Required action: Transcribe verbatim the span of lines that opens with the line containing "camera: 30 degrees left, 5 degrees down" and closes with the last line of the data below.

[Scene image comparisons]
━━━
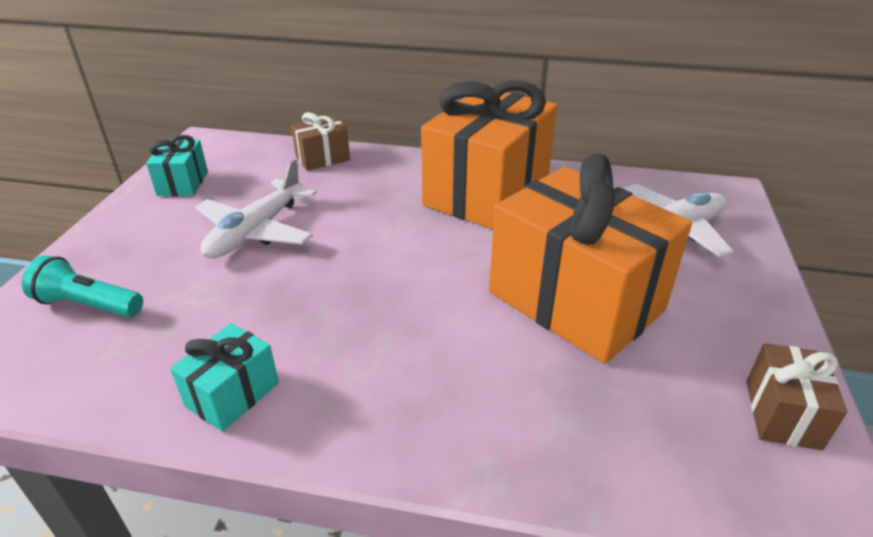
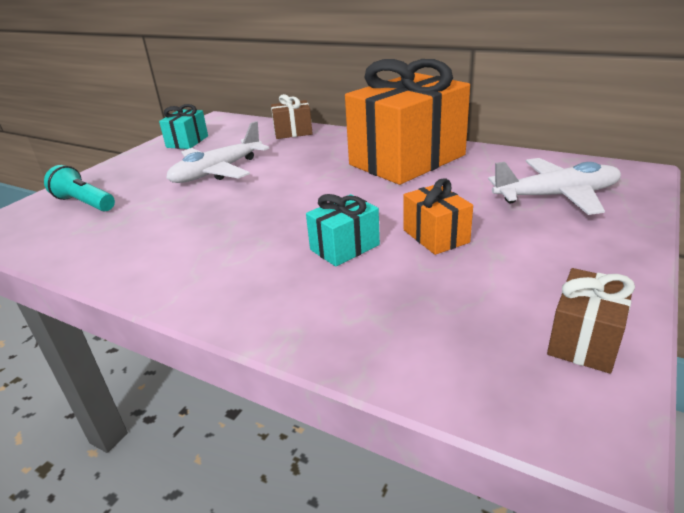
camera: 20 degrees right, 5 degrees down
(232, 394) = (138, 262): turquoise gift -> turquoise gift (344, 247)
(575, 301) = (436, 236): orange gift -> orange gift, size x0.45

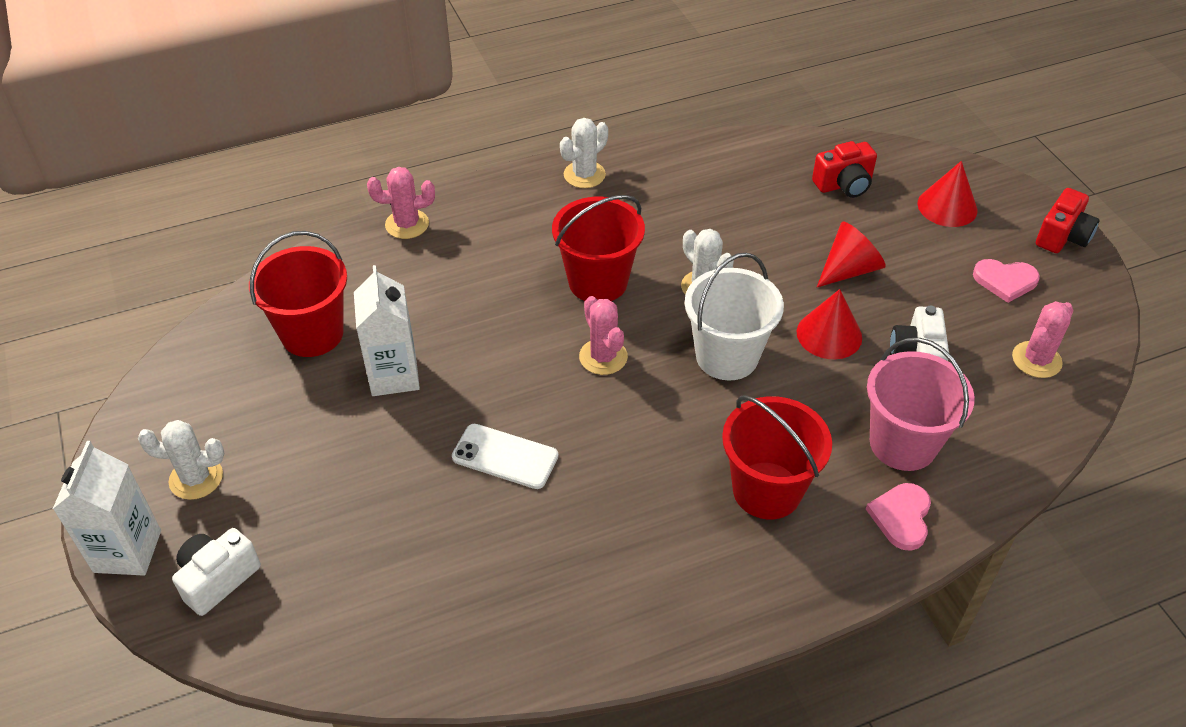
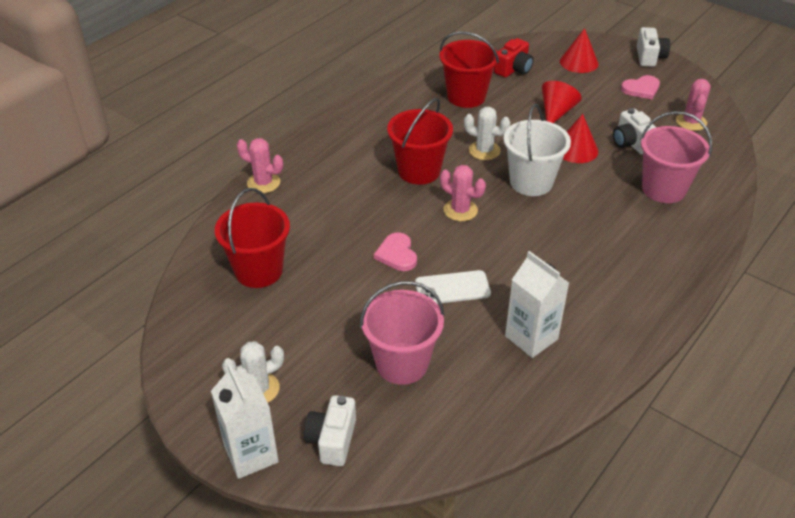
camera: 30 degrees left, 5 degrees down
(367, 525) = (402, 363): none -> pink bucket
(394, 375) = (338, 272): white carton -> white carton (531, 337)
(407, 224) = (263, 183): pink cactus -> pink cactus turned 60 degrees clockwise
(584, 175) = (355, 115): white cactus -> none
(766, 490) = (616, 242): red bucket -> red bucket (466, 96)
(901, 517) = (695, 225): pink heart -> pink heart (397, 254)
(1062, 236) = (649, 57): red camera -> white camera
━━━
Finished task:
camera: 30 degrees left, 5 degrees down
(367, 525) = (402, 363): none -> pink bucket
(394, 375) = (338, 272): white carton -> white carton (531, 337)
(407, 224) = (263, 183): pink cactus -> pink cactus turned 60 degrees clockwise
(584, 175) = (355, 115): white cactus -> none
(766, 490) = (616, 242): red bucket -> red bucket (466, 96)
(901, 517) = (695, 225): pink heart -> pink heart (397, 254)
(1062, 236) = (649, 57): red camera -> white camera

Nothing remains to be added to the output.